• [What is expected]:
Only a number is required: how many lines of the material contain the word "turquoise"?

● ● ● ● ● ● ●

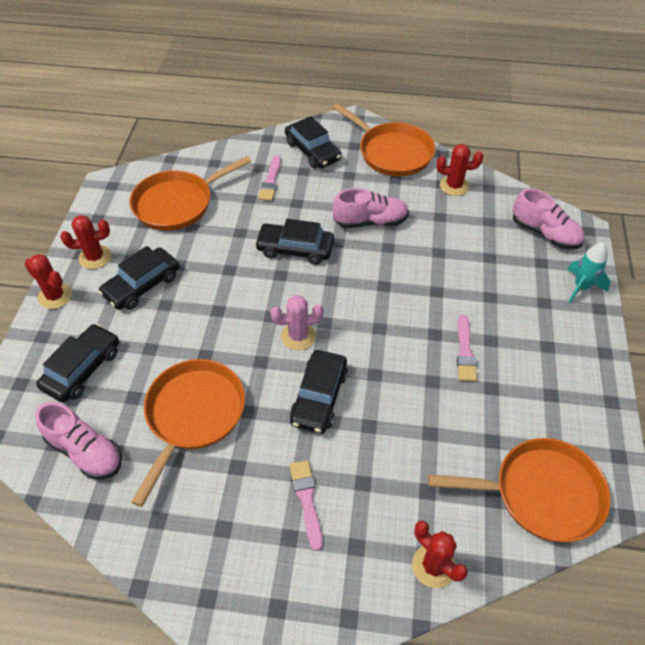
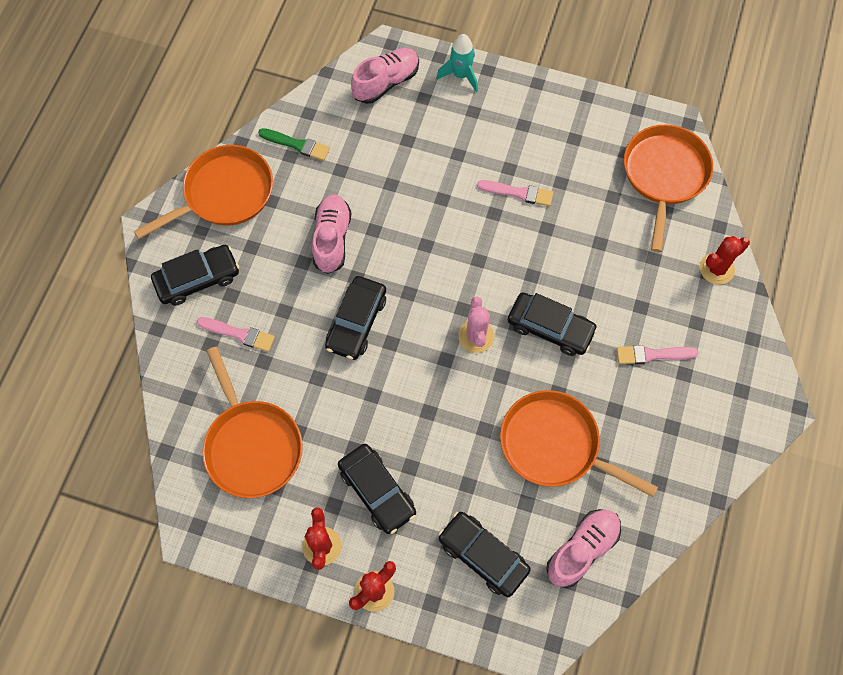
camera: 80 degrees left, 15 degrees up
(454, 186) = (297, 145): red cactus -> green brush

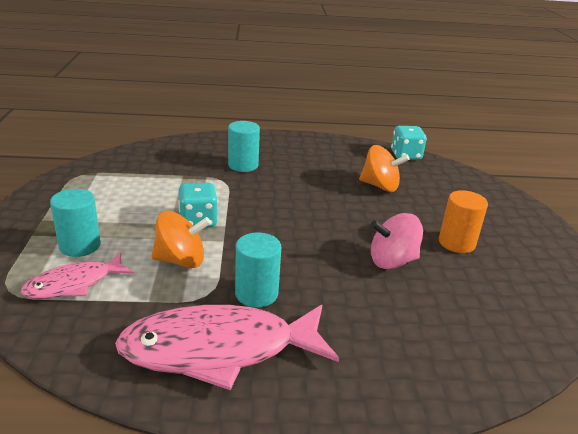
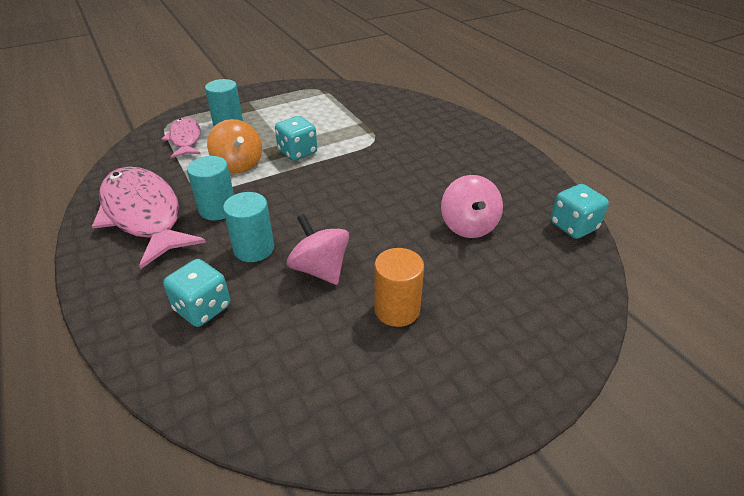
camera: 65 degrees right, 10 degrees up
(74, 284) = (185, 139): pink fish -> pink fish turned 45 degrees clockwise
(243, 165) = (412, 140): turquoise cylinder -> turquoise cylinder (254, 249)
(380, 186) = (468, 226): orange spinning top -> pink spinning top
(411, 337) = (202, 308): none -> turquoise dice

● ● ● ● ● ● ●

• [Solved exercise]:
2